*** Block opens ***

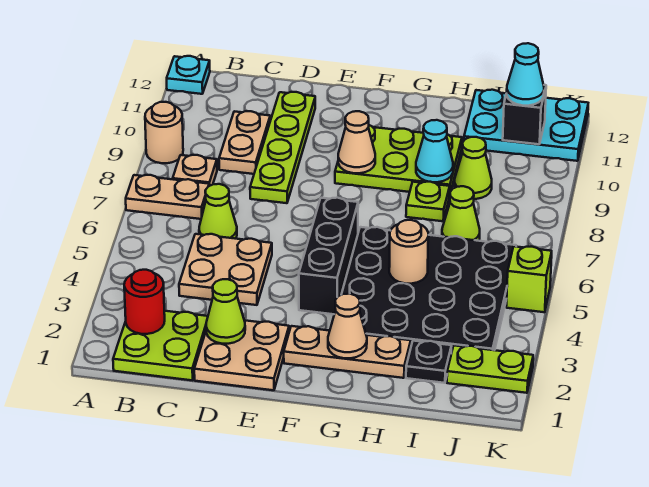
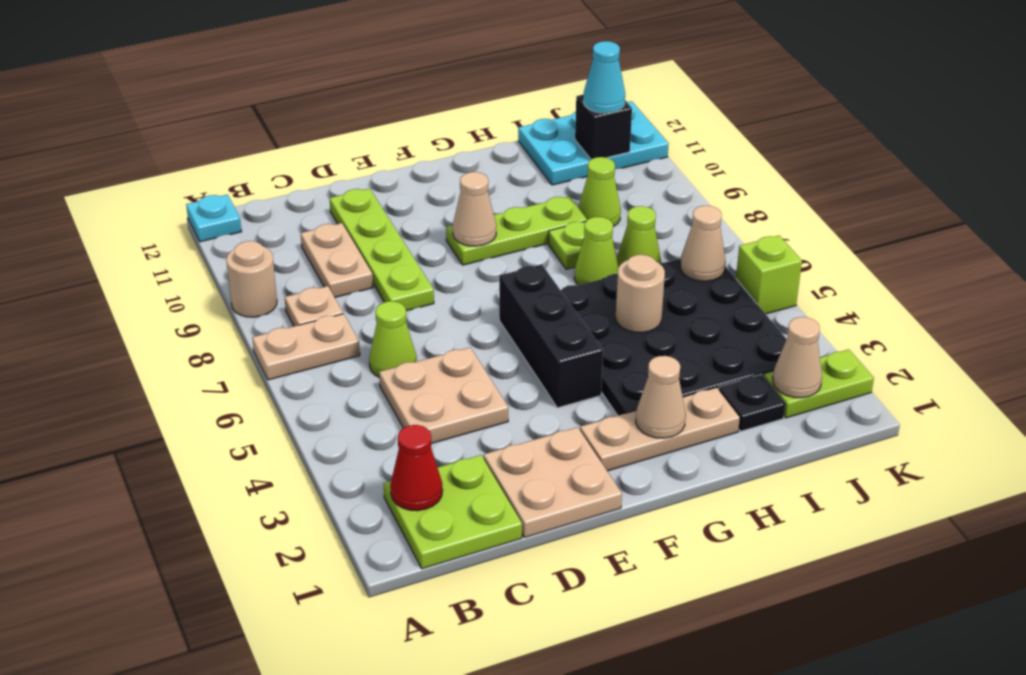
red round brick B2 level 2 -> red cone B2 level 2
lime cone D2 level 2 -> lime cone H7 level 1
lime plate F9:H10 level 1 -> lime plate F9:H9 level 1
cyan cone H9 level 2 -> none
none -> tan cone J2 level 2
none -> tan cone J6 level 2

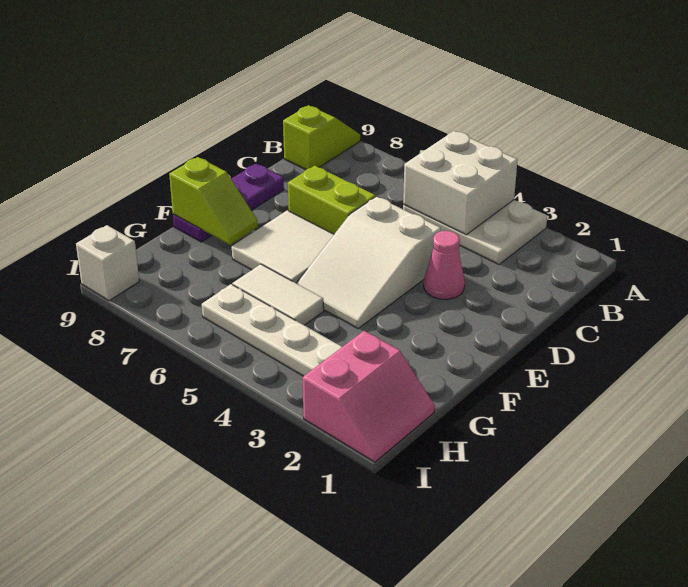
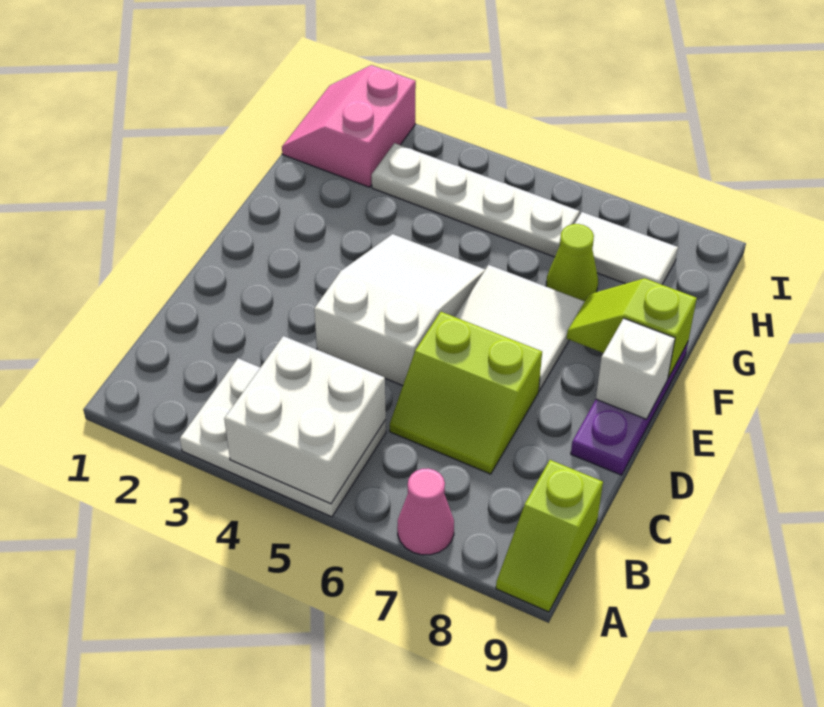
pink cone D3 level 1 -> pink cone A7 level 1
white tile G5:G6 level 1 -> white tile H7:H8 level 1
none -> lime cone G7 level 1
white brick I9 level 1 -> white brick E9 level 2

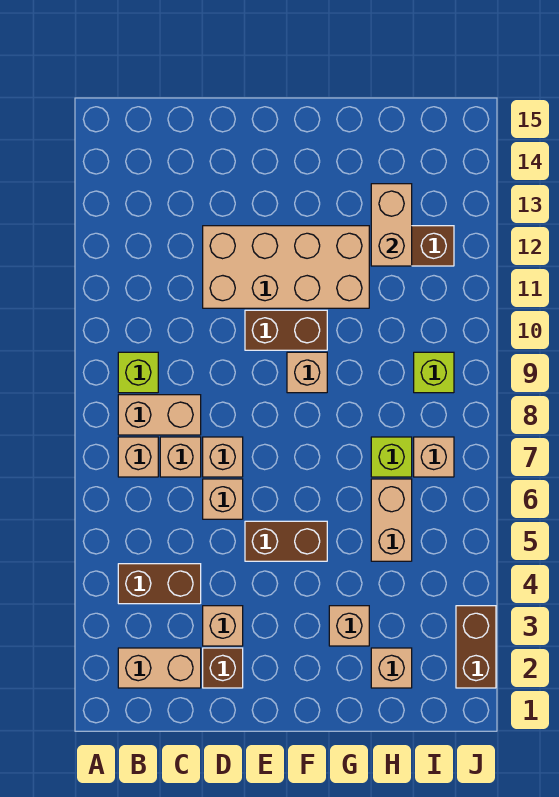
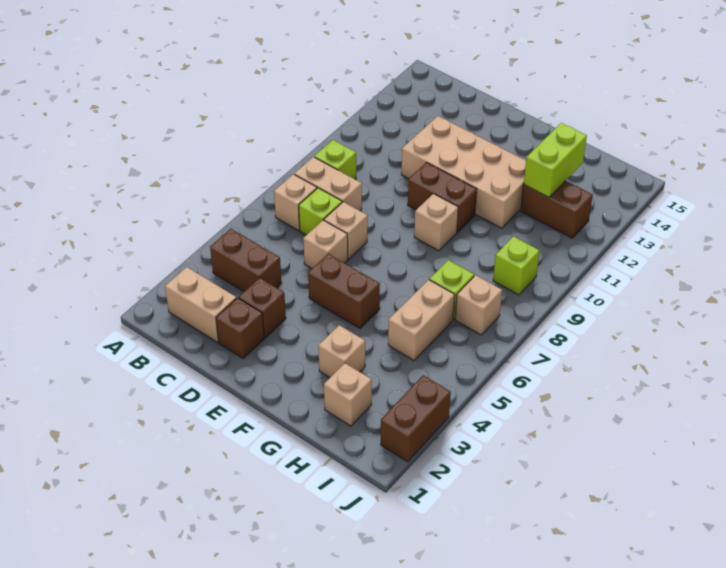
tan brick C7 level 1 -> lime brick C7 level 1
tan brick D3 level 1 -> brown brick D3 level 1
tan brick H12:H13 level 2 -> lime brick H12:H13 level 2

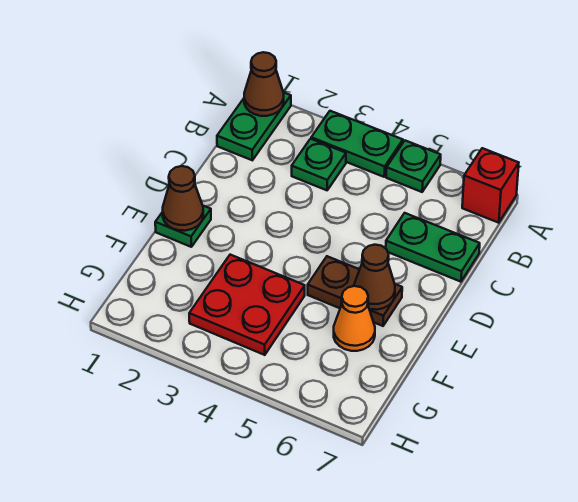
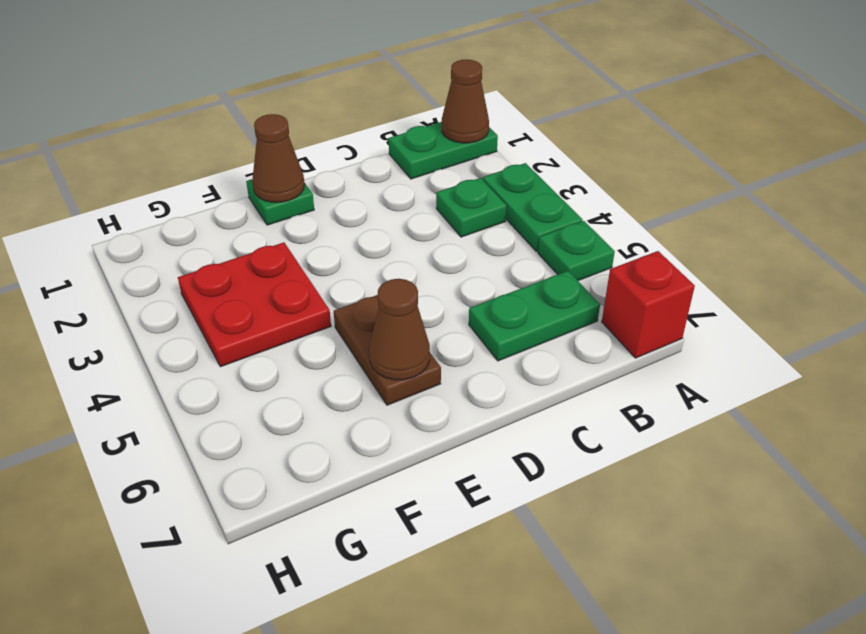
green plate C6:C7 level 1 -> green plate B6:C6 level 1
orange cone F6 level 1 -> none

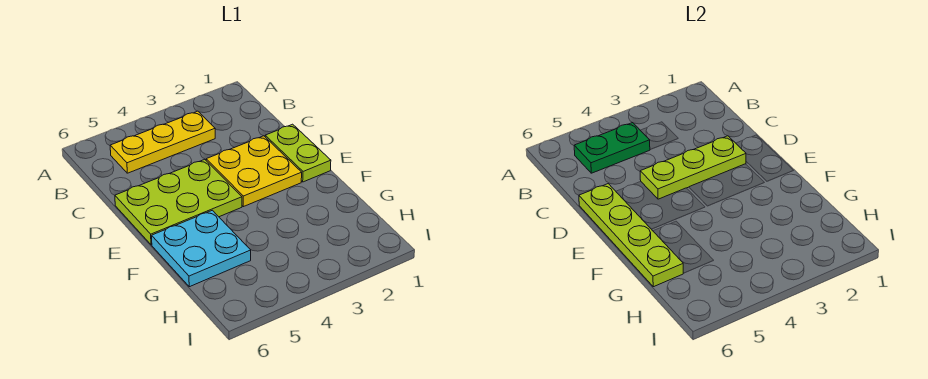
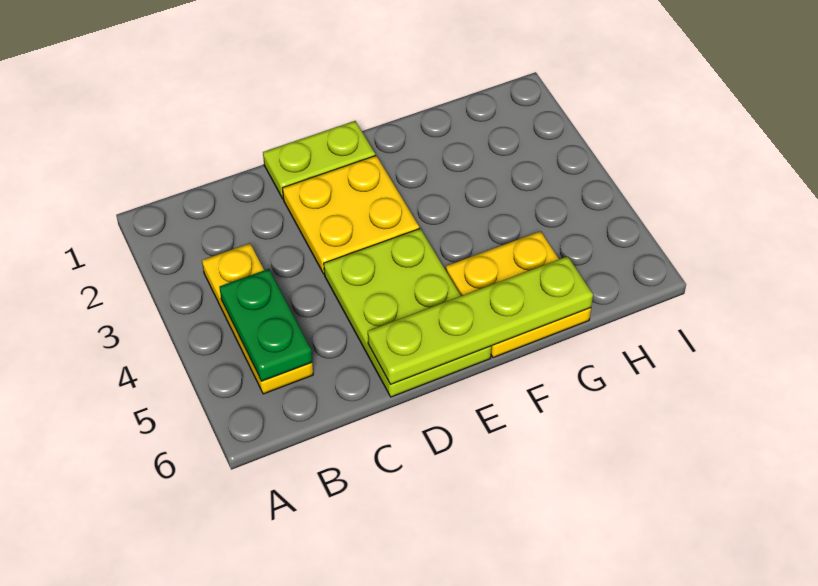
lime plate D2:D4 level 2 -> none
cyan plate F5:G6 level 1 -> yellow plate F5:G6 level 1

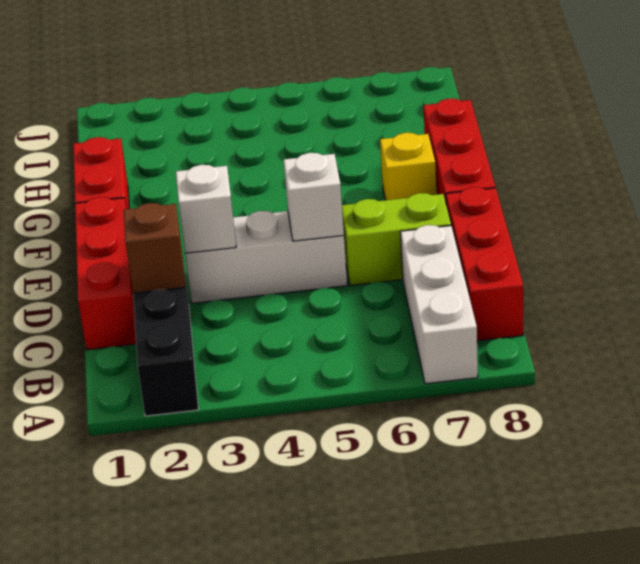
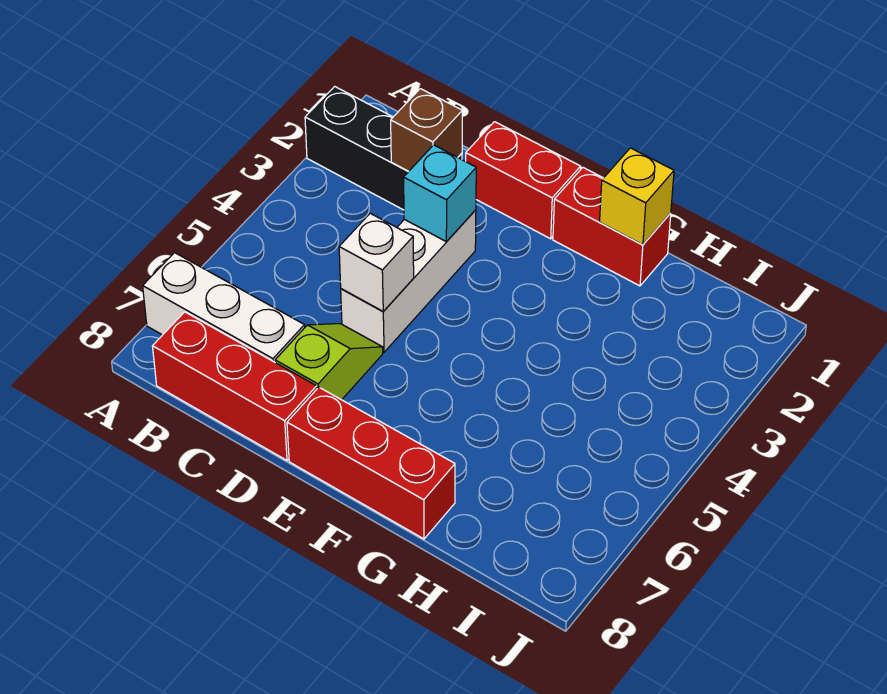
red brick C1:E1 level 1 -> red brick D1:E1 level 1
white brick D3 level 2 -> cyan brick D3 level 2
lime brick D6:D7 level 1 -> lime slope D6:D7 level 1 top 7
yellow brick F7 level 1 -> yellow brick G1 level 2

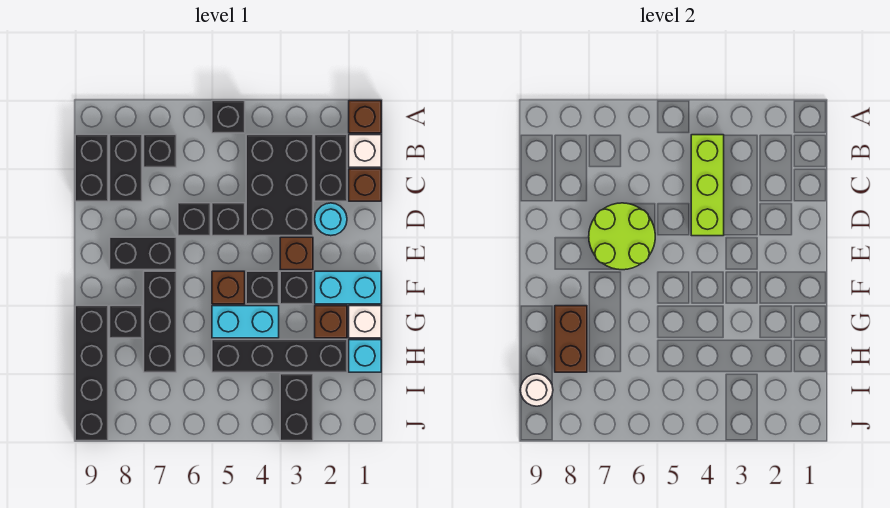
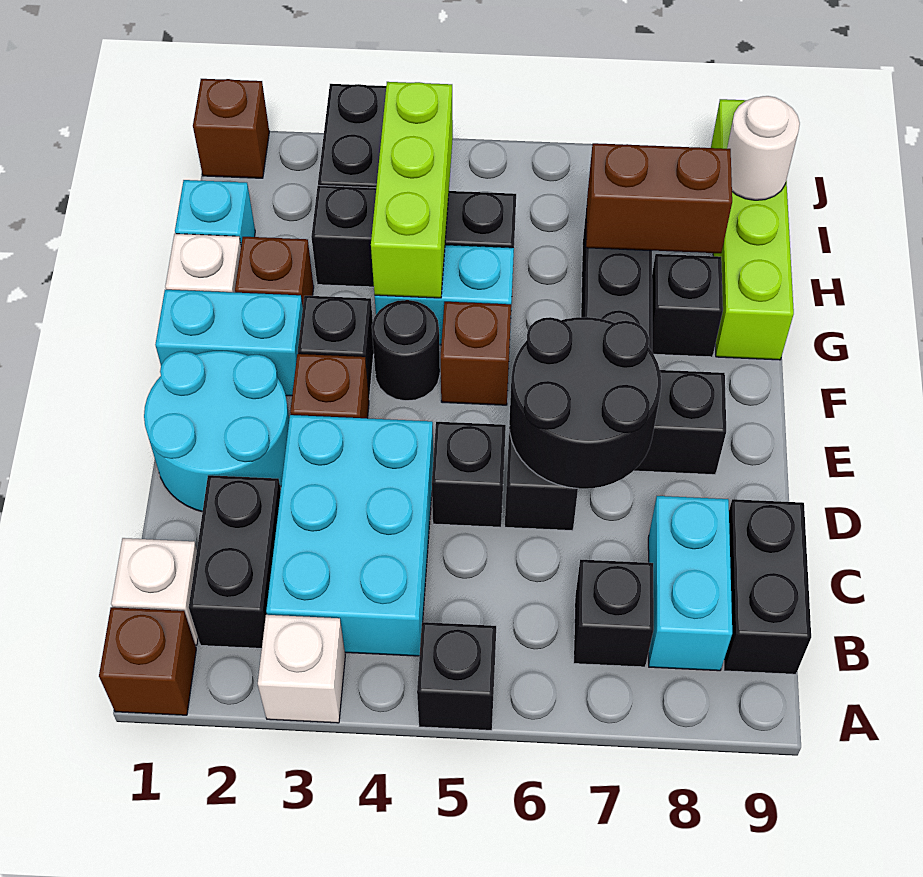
none -> white brick A3 level 1
black brick B3:D4 level 1 -> cyan brick B3:D4 level 1
lime brick B4:D4 level 2 -> lime brick G4:I4 level 2
black brick B8:C8 level 1 -> cyan brick B8:C8 level 1
brown brick C1 level 1 -> brown brick J1 level 1
cyan round brick D2 level 1 -> cyan round brick D1:E2 level 1
lime round brick D6:E7 level 2 -> black round brick D6:E7 level 2
black brick F4 level 1 -> black round brick F4 level 1
brown brick G8:H8 level 2 -> brown brick H7:H8 level 2
black brick G9:J9 level 1 -> lime brick G9:J9 level 1
black brick H2:H5 level 1 -> black brick H3:H5 level 1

*** Block closes ***

EXERCISE DETAILS:
Reproduce all of the data exactly, omitting each picture it holds.

OUTPUT OF THE TASK:
red round brick B2 level 2 -> red cone B2 level 2
lime cone D2 level 2 -> lime cone H7 level 1
lime plate F9:H10 level 1 -> lime plate F9:H9 level 1
cyan cone H9 level 2 -> none
none -> tan cone J2 level 2
none -> tan cone J6 level 2

pink cone D3 level 1 -> pink cone A7 level 1
white tile G5:G6 level 1 -> white tile H7:H8 level 1
none -> lime cone G7 level 1
white brick I9 level 1 -> white brick E9 level 2

tan brick C7 level 1 -> lime brick C7 level 1
tan brick D3 level 1 -> brown brick D3 level 1
tan brick H12:H13 level 2 -> lime brick H12:H13 level 2

green plate C6:C7 level 1 -> green plate B6:C6 level 1
orange cone F6 level 1 -> none

lime plate D2:D4 level 2 -> none
cyan plate F5:G6 level 1 -> yellow plate F5:G6 level 1

red brick C1:E1 level 1 -> red brick D1:E1 level 1
white brick D3 level 2 -> cyan brick D3 level 2
lime brick D6:D7 level 1 -> lime slope D6:D7 level 1 top 7
yellow brick F7 level 1 -> yellow brick G1 level 2

none -> white brick A3 level 1
black brick B3:D4 level 1 -> cyan brick B3:D4 level 1
lime brick B4:D4 level 2 -> lime brick G4:I4 level 2
black brick B8:C8 level 1 -> cyan brick B8:C8 level 1
brown brick C1 level 1 -> brown brick J1 level 1
cyan round brick D2 level 1 -> cyan round brick D1:E2 level 1
lime round brick D6:E7 level 2 -> black round brick D6:E7 level 2
black brick F4 level 1 -> black round brick F4 level 1
brown brick G8:H8 level 2 -> brown brick H7:H8 level 2
black brick G9:J9 level 1 -> lime brick G9:J9 level 1
black brick H2:H5 level 1 -> black brick H3:H5 level 1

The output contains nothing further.